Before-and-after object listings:
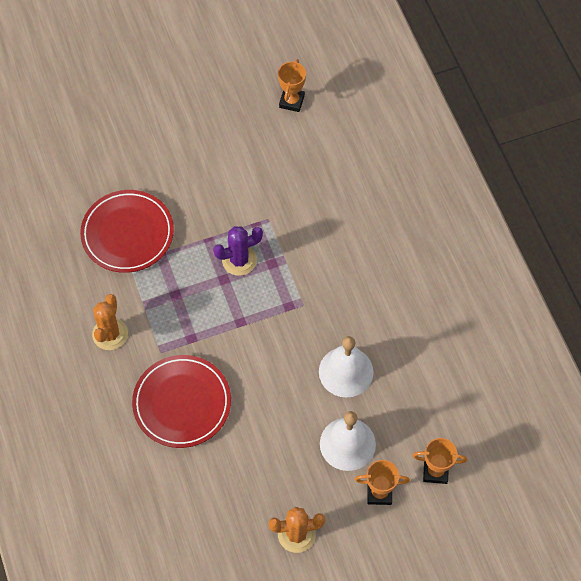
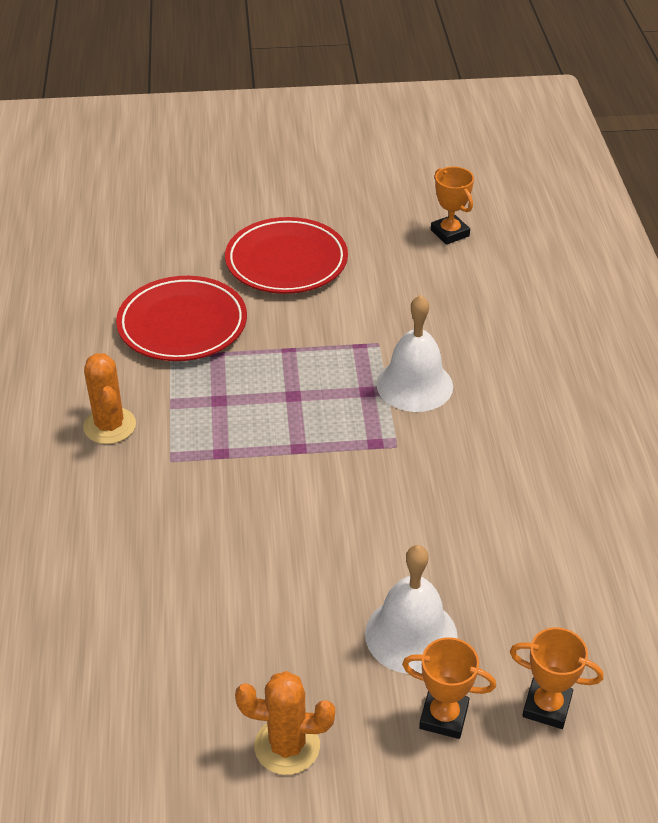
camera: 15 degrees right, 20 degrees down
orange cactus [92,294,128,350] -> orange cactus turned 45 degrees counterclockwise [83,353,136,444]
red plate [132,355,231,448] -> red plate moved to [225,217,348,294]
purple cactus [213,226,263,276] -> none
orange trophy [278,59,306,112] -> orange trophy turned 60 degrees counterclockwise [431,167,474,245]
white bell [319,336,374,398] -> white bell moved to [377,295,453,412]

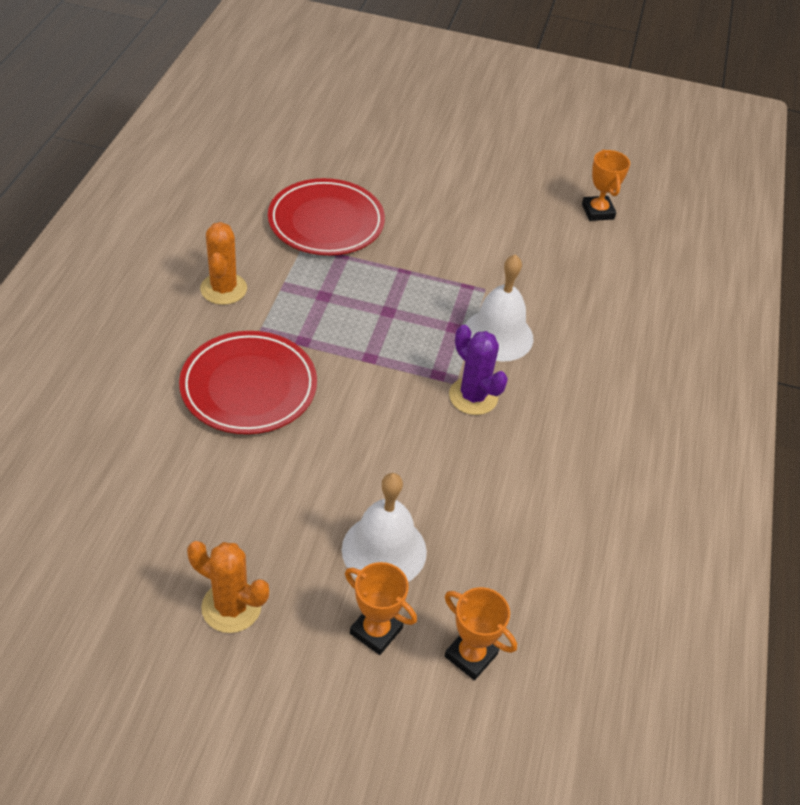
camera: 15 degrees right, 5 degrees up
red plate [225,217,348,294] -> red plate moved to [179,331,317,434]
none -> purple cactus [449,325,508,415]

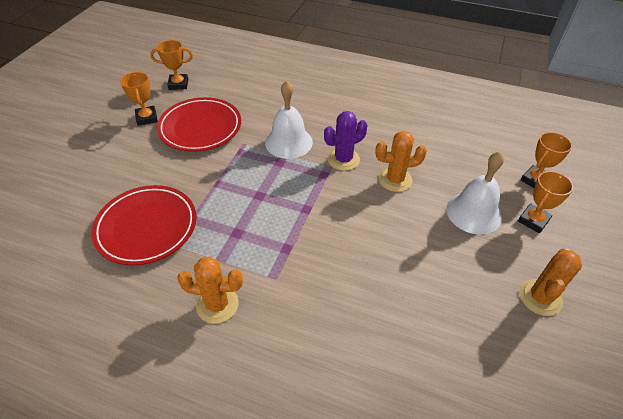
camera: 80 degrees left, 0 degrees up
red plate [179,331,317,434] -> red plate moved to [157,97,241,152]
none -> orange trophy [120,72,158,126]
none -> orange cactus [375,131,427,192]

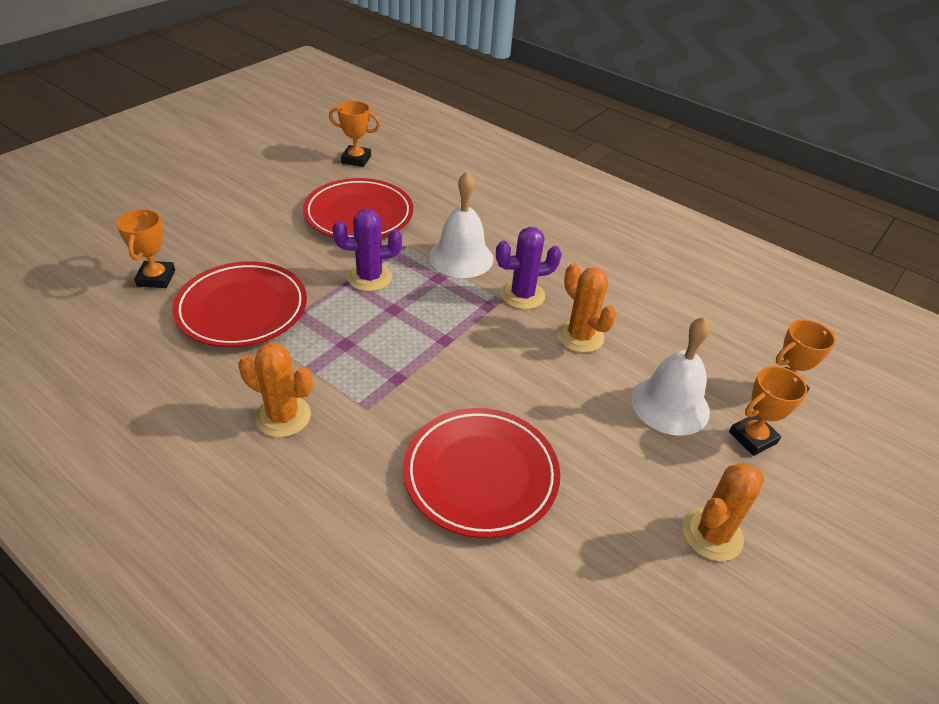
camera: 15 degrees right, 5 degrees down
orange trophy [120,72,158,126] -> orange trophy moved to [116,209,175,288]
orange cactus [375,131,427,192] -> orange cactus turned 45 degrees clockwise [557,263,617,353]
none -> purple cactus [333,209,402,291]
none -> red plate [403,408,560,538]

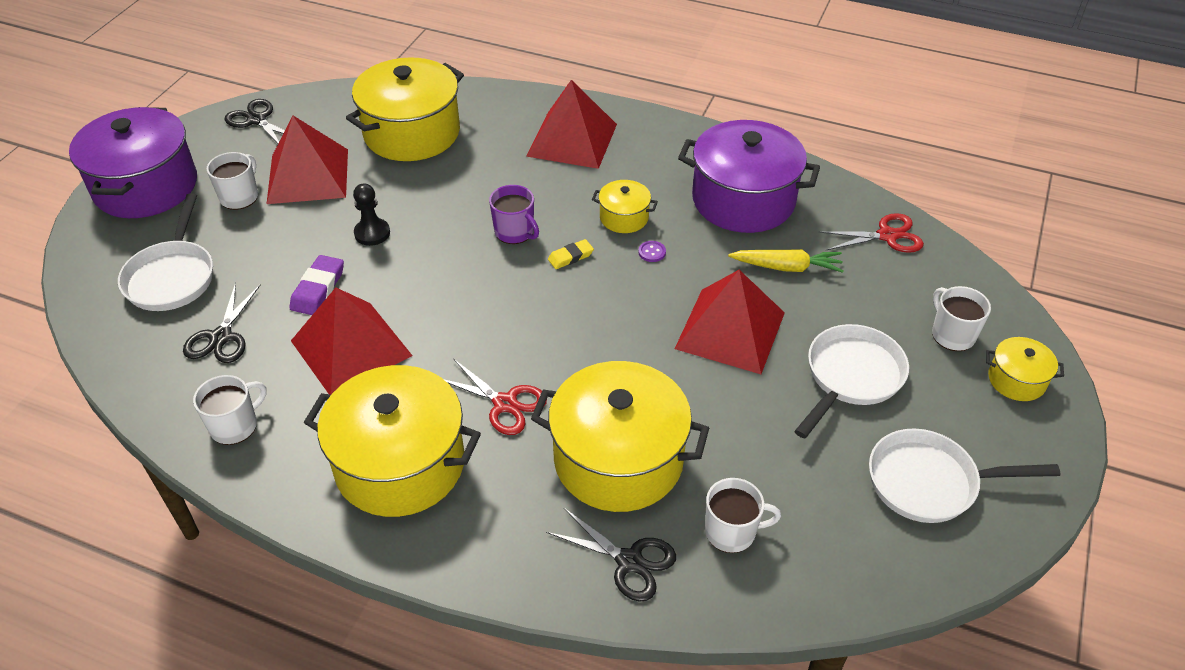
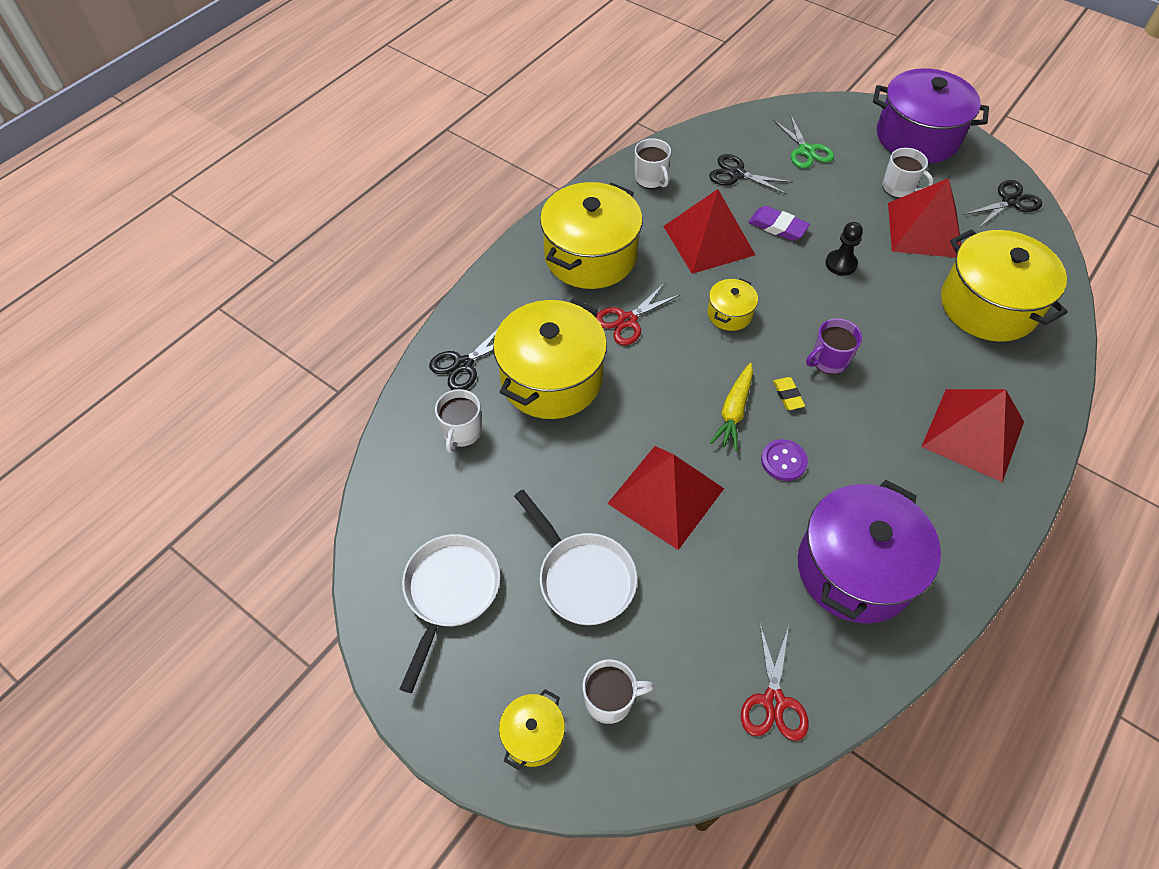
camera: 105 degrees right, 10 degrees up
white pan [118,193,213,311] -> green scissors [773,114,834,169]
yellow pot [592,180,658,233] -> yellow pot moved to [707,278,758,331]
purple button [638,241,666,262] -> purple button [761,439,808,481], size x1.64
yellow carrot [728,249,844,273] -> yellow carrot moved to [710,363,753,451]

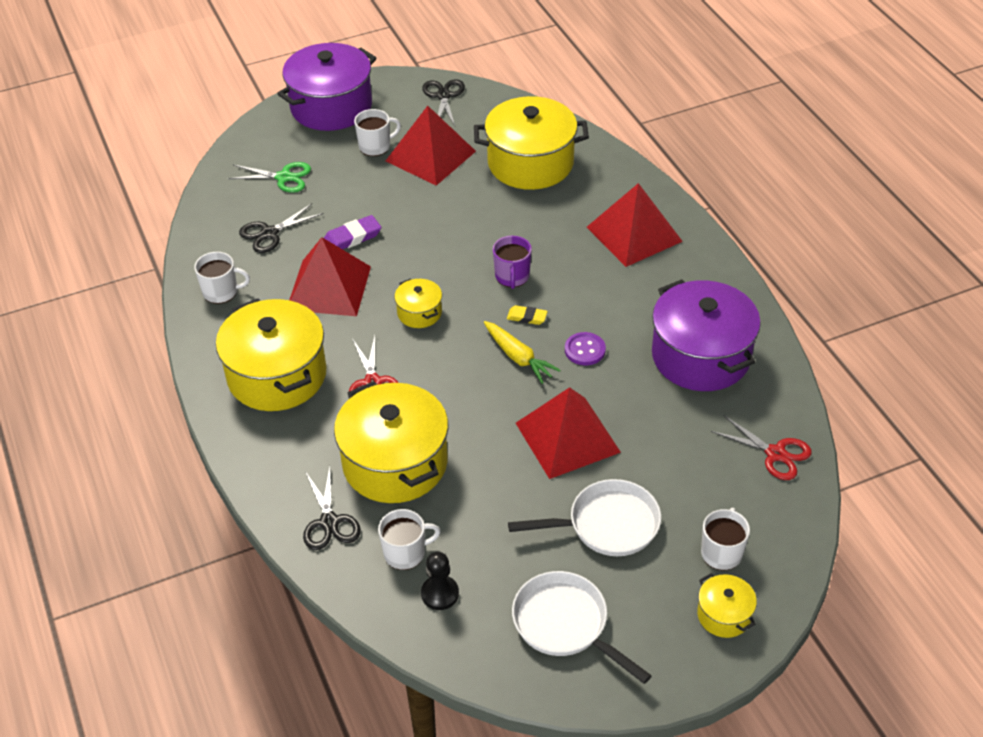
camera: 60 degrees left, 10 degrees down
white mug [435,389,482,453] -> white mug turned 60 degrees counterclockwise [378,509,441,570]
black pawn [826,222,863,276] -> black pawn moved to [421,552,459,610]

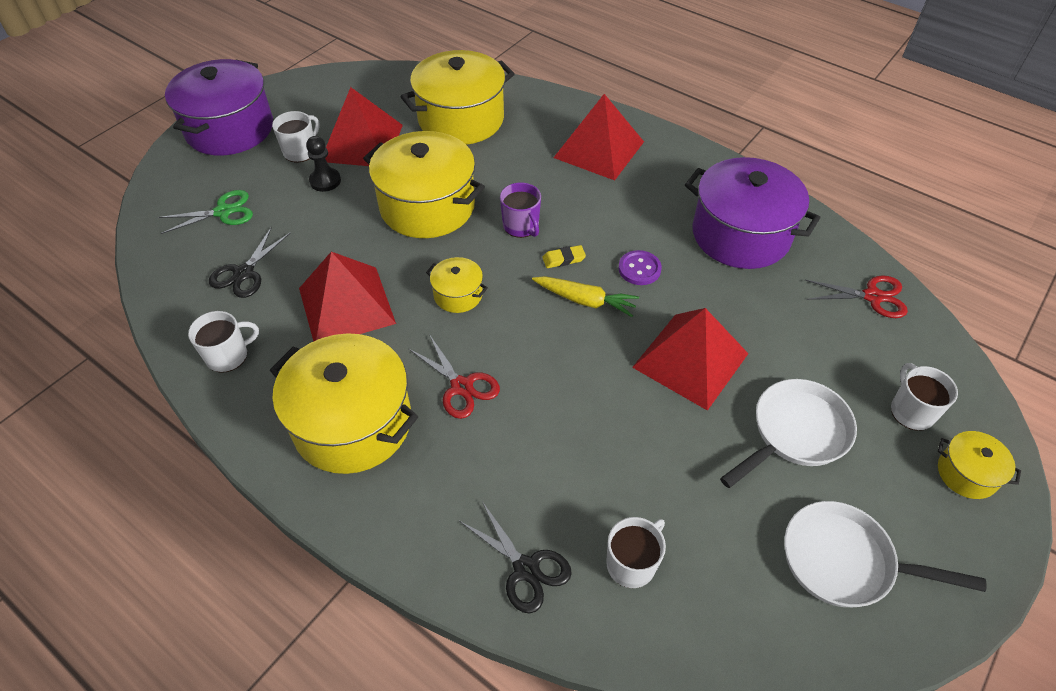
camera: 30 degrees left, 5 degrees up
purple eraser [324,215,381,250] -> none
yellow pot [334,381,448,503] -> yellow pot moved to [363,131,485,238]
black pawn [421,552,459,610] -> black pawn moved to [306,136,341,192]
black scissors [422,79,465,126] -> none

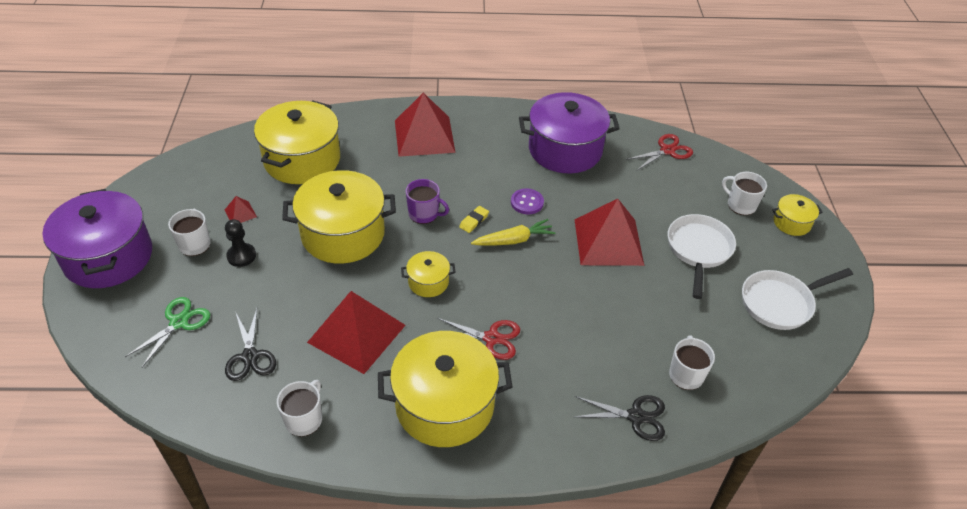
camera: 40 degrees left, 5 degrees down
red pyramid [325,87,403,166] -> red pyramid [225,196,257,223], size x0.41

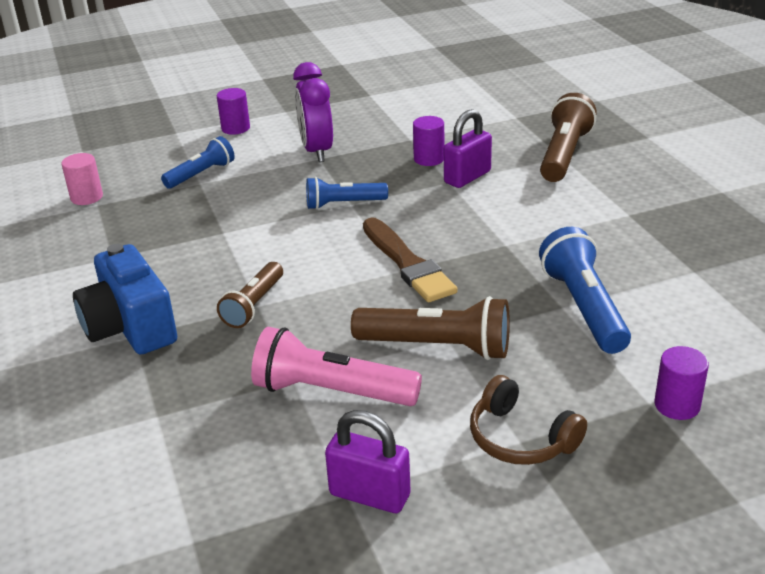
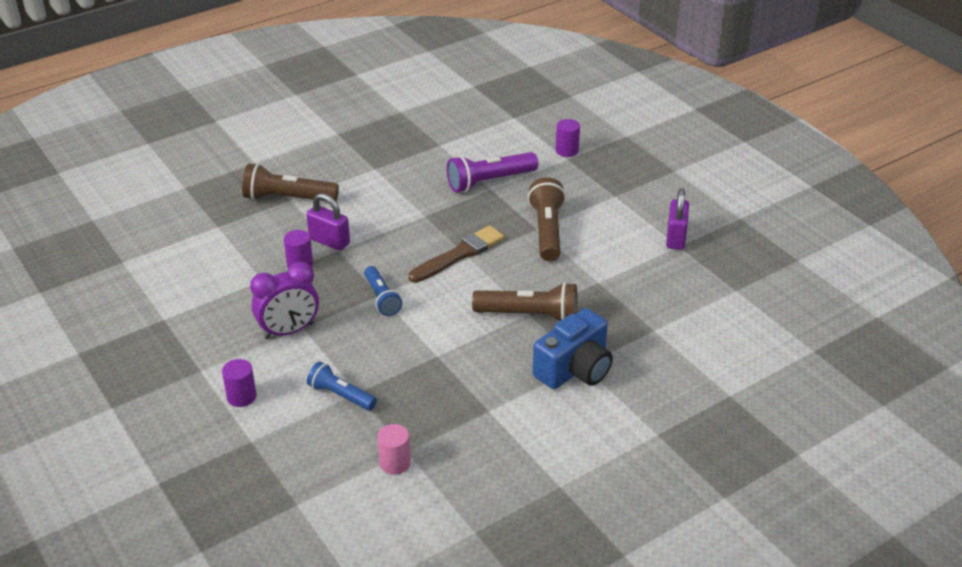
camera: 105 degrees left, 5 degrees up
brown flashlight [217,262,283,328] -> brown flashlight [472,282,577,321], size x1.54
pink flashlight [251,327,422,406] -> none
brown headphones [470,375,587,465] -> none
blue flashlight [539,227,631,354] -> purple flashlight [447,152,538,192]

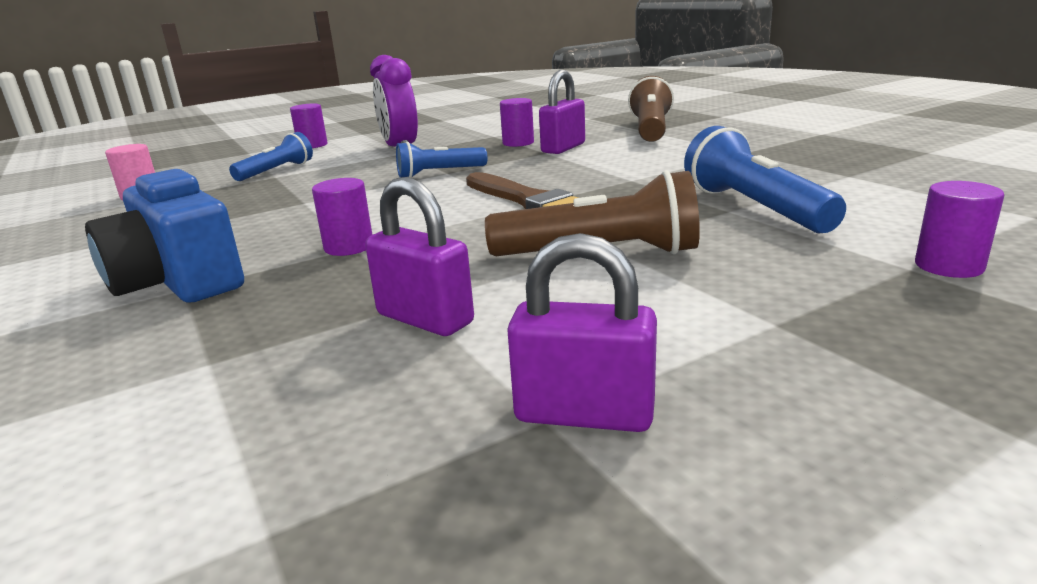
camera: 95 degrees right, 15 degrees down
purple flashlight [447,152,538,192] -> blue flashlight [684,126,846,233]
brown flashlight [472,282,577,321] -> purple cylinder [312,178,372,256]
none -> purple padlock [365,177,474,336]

#### Problem statement:
Set down the entries exactly as they appear, with every picture left out.

#### Result of the task:
camera: 15 degrees right, 20 degrees down
orange cactus [92,294,128,350] -> orange cactus turned 45 degrees counterclockwise [83,353,136,444]
red plate [132,355,231,448] -> red plate moved to [225,217,348,294]
purple cactus [213,226,263,276] -> none
orange trophy [278,59,306,112] -> orange trophy turned 60 degrees counterclockwise [431,167,474,245]
white bell [319,336,374,398] -> white bell moved to [377,295,453,412]

camera: 15 degrees right, 5 degrees up
red plate [225,217,348,294] -> red plate moved to [179,331,317,434]
none -> purple cactus [449,325,508,415]

camera: 80 degrees left, 0 degrees up
red plate [179,331,317,434] -> red plate moved to [157,97,241,152]
none -> orange trophy [120,72,158,126]
none -> orange cactus [375,131,427,192]

camera: 15 degrees right, 5 degrees down
orange trophy [120,72,158,126] -> orange trophy moved to [116,209,175,288]
orange cactus [375,131,427,192] -> orange cactus turned 45 degrees clockwise [557,263,617,353]
none -> purple cactus [333,209,402,291]
none -> red plate [403,408,560,538]

camera: 105 degrees right, 10 degrees up
white pan [118,193,213,311] -> green scissors [773,114,834,169]
yellow pot [592,180,658,233] -> yellow pot moved to [707,278,758,331]
purple button [638,241,666,262] -> purple button [761,439,808,481], size x1.64
yellow carrot [728,249,844,273] -> yellow carrot moved to [710,363,753,451]

camera: 60 degrees left, 10 degrees down
white mug [435,389,482,453] -> white mug turned 60 degrees counterclockwise [378,509,441,570]
black pawn [826,222,863,276] -> black pawn moved to [421,552,459,610]

camera: 30 degrees left, 5 degrees up
purple eraser [324,215,381,250] -> none
yellow pot [334,381,448,503] -> yellow pot moved to [363,131,485,238]
black pawn [421,552,459,610] -> black pawn moved to [306,136,341,192]
black scissors [422,79,465,126] -> none

camera: 40 degrees left, 5 degrees down
red pyramid [325,87,403,166] -> red pyramid [225,196,257,223], size x0.41

camera: 105 degrees left, 5 degrees up
brown flashlight [217,262,283,328] -> brown flashlight [472,282,577,321], size x1.54
pink flashlight [251,327,422,406] -> none
brown headphones [470,375,587,465] -> none
blue flashlight [539,227,631,354] -> purple flashlight [447,152,538,192]

camera: 95 degrees right, 15 degrees down
purple flashlight [447,152,538,192] -> blue flashlight [684,126,846,233]
brown flashlight [472,282,577,321] -> purple cylinder [312,178,372,256]
none -> purple padlock [365,177,474,336]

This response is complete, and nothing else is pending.